=== GIVEN RECORDS ===
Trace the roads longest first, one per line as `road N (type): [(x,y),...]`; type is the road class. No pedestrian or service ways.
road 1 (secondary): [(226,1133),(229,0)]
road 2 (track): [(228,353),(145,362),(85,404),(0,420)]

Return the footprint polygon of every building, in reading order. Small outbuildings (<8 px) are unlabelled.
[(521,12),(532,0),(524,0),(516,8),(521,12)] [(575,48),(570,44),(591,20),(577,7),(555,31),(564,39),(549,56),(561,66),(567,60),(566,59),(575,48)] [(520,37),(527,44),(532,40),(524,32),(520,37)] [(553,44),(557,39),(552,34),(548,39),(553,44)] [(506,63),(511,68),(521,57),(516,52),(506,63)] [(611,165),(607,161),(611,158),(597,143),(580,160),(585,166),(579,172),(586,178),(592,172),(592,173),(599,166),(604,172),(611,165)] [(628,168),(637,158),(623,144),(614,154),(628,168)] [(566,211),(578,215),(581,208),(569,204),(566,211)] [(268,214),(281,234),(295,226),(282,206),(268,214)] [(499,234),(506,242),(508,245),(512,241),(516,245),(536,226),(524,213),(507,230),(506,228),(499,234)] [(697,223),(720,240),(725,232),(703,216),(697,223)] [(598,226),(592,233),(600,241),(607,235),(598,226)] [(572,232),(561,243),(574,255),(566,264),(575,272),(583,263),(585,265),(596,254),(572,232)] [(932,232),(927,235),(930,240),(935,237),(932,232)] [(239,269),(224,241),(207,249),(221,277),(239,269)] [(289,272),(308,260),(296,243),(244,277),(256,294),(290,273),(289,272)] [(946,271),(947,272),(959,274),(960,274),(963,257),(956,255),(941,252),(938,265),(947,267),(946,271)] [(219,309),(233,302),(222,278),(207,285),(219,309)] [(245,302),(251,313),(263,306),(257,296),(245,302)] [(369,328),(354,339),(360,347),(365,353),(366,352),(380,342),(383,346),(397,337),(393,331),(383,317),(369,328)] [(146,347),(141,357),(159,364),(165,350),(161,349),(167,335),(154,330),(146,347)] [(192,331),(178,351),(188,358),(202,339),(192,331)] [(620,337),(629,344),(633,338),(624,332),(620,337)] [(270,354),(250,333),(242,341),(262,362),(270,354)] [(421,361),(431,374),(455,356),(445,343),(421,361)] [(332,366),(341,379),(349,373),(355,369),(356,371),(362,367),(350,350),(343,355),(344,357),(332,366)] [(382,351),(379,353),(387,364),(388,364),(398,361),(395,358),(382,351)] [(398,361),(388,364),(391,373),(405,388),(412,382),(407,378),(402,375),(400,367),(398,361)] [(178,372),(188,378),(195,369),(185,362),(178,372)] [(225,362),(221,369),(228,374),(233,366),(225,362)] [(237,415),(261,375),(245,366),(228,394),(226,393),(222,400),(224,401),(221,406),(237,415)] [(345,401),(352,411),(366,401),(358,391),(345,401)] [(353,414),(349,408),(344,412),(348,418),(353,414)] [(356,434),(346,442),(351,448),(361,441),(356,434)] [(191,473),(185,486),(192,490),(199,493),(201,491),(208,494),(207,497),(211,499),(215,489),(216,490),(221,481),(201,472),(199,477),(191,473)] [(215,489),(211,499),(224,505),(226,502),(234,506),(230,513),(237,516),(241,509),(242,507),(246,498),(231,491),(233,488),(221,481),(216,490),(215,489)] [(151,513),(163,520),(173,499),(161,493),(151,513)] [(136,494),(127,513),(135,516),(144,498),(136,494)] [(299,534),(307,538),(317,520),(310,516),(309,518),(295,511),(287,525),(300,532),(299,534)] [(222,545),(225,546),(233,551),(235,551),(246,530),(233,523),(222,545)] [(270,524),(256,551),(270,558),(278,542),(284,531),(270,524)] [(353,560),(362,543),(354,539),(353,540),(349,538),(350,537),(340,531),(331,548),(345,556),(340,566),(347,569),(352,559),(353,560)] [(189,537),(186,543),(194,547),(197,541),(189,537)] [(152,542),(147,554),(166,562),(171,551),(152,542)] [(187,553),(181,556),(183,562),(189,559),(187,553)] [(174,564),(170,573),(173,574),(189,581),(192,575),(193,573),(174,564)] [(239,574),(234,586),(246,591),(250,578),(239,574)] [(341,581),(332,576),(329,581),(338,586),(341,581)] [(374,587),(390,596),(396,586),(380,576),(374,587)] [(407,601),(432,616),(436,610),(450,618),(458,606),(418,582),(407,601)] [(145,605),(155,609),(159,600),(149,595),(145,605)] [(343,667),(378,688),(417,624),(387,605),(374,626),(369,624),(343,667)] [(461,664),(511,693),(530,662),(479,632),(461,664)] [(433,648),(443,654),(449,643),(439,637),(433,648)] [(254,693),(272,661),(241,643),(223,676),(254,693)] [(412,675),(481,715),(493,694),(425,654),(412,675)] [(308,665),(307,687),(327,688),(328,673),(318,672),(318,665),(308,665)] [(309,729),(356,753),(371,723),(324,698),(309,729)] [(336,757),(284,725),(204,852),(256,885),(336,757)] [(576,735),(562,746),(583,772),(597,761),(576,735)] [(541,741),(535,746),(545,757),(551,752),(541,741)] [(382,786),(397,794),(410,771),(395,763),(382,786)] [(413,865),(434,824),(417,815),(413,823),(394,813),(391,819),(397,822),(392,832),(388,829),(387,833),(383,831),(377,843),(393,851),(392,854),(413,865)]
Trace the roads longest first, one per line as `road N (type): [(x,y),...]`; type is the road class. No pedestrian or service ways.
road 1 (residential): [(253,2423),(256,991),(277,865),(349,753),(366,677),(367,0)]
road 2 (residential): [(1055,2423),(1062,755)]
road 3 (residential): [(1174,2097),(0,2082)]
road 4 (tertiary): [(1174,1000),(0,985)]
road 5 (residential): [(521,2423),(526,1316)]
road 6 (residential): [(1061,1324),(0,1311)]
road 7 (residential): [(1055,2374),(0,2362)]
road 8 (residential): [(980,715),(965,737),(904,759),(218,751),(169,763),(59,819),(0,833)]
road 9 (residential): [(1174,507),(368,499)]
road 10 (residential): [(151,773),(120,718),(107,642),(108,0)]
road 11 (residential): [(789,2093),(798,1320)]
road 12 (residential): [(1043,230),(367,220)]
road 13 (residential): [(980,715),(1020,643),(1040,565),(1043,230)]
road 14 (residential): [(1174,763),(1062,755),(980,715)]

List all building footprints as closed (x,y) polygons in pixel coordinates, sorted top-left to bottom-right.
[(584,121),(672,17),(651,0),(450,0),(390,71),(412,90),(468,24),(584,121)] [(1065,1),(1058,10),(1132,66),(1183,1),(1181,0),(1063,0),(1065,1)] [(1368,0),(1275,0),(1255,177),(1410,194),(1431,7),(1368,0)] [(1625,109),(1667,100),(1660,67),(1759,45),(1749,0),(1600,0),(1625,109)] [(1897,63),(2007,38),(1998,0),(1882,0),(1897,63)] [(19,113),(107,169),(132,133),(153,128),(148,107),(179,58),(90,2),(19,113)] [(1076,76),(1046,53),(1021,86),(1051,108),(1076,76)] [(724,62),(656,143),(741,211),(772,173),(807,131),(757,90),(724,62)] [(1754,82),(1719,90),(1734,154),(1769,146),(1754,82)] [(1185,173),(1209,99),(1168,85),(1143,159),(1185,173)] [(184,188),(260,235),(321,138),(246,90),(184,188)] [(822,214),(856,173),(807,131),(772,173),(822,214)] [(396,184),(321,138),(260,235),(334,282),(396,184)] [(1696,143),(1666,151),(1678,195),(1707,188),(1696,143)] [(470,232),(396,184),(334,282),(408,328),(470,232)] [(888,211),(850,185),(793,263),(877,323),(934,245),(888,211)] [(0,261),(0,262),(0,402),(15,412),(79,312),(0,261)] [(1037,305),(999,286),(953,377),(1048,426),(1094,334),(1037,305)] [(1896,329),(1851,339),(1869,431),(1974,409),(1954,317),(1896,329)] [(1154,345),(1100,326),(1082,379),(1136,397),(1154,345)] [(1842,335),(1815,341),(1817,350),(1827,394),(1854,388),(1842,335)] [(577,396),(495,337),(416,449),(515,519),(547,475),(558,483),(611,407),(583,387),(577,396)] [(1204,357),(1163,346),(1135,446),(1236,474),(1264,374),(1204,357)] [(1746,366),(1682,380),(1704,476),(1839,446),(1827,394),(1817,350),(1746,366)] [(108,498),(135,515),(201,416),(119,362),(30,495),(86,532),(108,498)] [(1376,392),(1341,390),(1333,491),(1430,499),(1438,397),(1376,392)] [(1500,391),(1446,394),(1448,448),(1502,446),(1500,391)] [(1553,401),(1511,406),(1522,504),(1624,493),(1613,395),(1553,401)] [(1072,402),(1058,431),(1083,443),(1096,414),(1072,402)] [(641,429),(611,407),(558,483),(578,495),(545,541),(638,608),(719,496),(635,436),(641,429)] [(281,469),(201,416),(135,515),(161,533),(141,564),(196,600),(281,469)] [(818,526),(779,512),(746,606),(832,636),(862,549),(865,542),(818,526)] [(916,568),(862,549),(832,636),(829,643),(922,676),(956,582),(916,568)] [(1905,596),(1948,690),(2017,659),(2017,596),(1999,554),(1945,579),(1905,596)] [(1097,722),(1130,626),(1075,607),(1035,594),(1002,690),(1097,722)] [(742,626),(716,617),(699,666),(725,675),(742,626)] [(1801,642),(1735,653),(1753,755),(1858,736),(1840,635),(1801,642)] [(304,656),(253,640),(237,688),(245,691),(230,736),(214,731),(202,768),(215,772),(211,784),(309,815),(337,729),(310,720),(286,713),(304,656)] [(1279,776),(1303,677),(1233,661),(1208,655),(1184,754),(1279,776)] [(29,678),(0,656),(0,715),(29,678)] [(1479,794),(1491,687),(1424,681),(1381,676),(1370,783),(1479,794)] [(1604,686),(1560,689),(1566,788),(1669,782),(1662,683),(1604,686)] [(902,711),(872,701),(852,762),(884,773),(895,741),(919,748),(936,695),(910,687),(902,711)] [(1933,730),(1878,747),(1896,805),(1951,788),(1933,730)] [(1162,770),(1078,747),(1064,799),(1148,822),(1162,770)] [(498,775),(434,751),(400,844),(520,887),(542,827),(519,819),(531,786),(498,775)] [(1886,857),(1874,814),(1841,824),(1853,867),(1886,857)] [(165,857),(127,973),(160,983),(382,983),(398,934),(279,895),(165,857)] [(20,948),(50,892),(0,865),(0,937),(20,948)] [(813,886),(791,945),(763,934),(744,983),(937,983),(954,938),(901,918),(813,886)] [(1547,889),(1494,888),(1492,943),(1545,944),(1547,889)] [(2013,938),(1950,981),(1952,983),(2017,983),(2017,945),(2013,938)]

=== YOUR GOAL ===
Each line that holds the string "building" is to be copied from the entries above.

=== SOLUTION BELOW ===
Return the footprint polygon of every building, in reading order. Small outbuildings (<8 px) are unlabelled.
List all building footprints as closed (x,y) polygons in pixel coordinates, sorted top-left to bottom-right.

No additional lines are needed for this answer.